» **The task**
Which of the lines in the listing that follows hold "black"? Pull each one out.

Data records: Begin

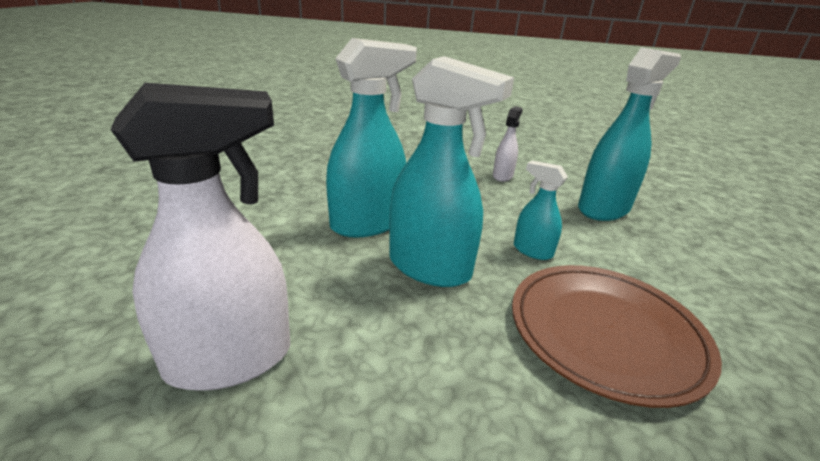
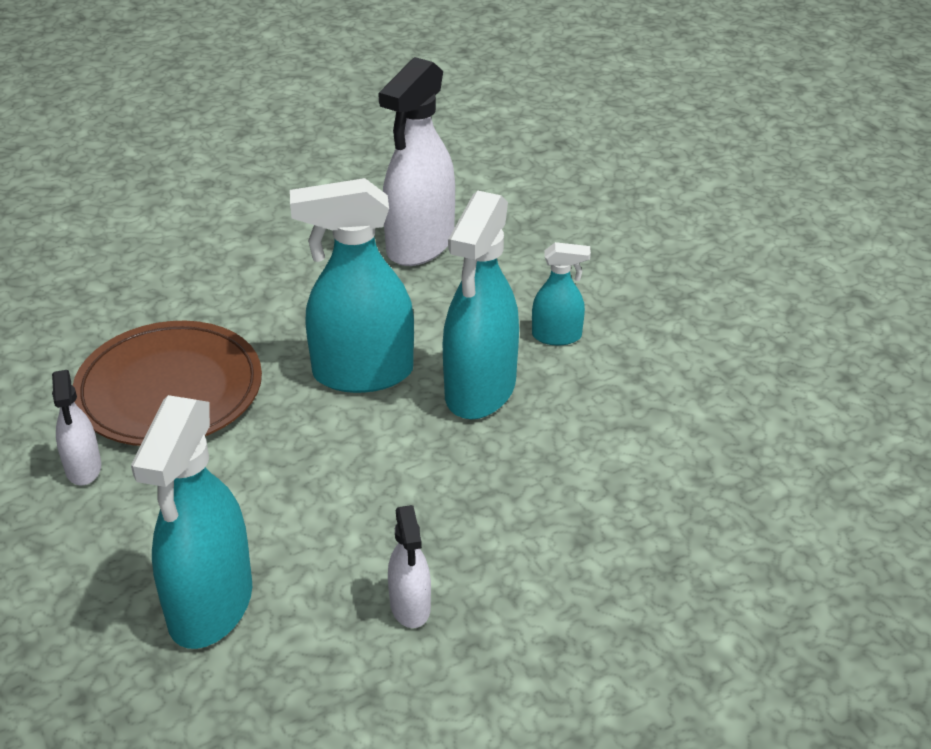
camera: 145 degrees right, 10 degrees up
turquoise spray bottle [514,161,568,260] -> turquoise spray bottle moved to [532,242,591,345]
none -> white spray bottle [52,370,101,485]

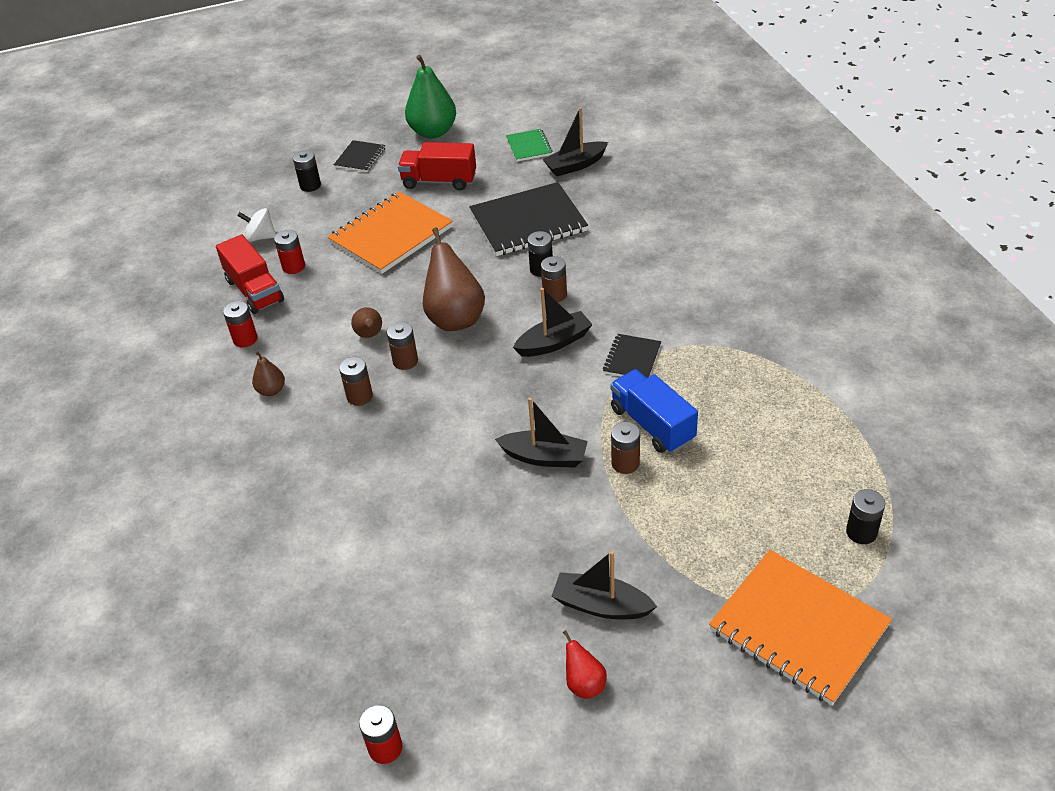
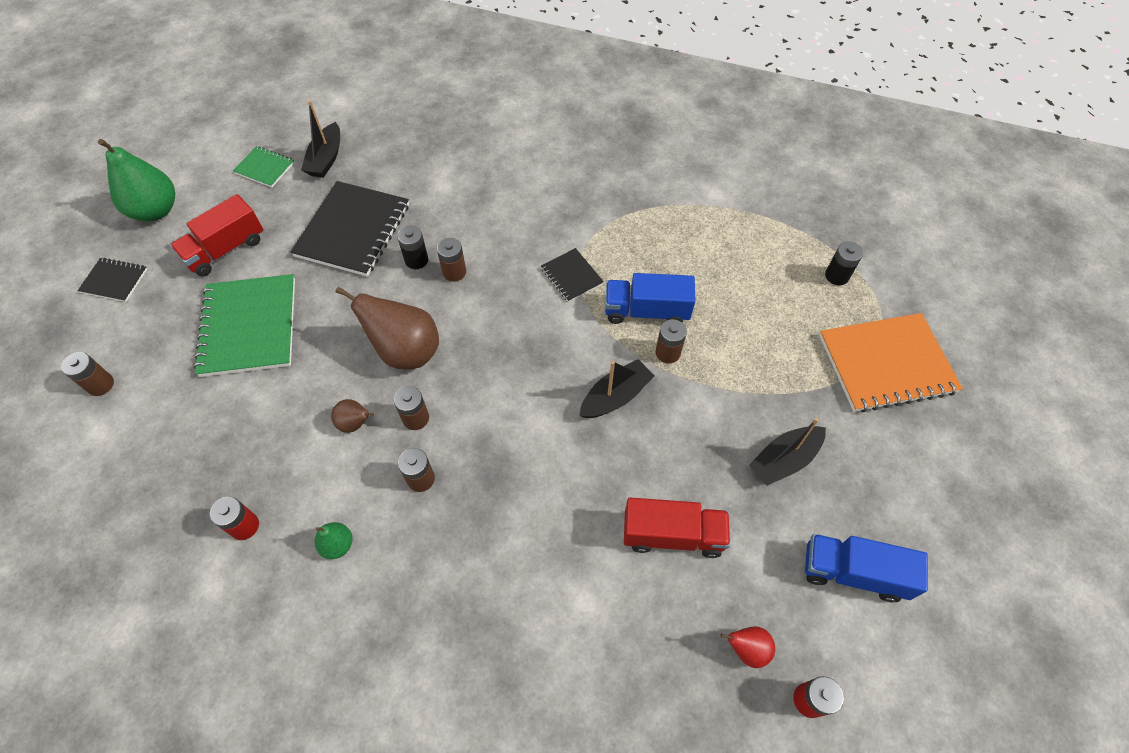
camera: 55 degrees left, 15 degrees up
red truck [216,234,284,314] -> red truck moved to [624,498,730,558]
white spinning top [237,208,276,242] -> none
brown pear [252,351,285,396] -> green pear [315,522,353,559]
red battery [274,230,305,274] -> none
black battery [293,150,321,192] -> none
orange notebook [328,192,453,274] -> green notebook [193,274,295,377]
black notebook [334,140,385,172] -> black notebook turned 45 degrees counterclockwise [78,258,147,302]
black boat [513,288,593,357] -> none
red pear [563,630,607,699] -> red pear moved to [721,626,775,668]
none -> brown battery [61,352,114,396]
none -> blue truck [805,534,928,602]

Data records: End

» **Result of this task**
black battery [293,150,321,192] -> none
black notebook [334,140,385,172] -> black notebook turned 45 degrees counterclockwise [78,258,147,302]
black boat [513,288,593,357] -> none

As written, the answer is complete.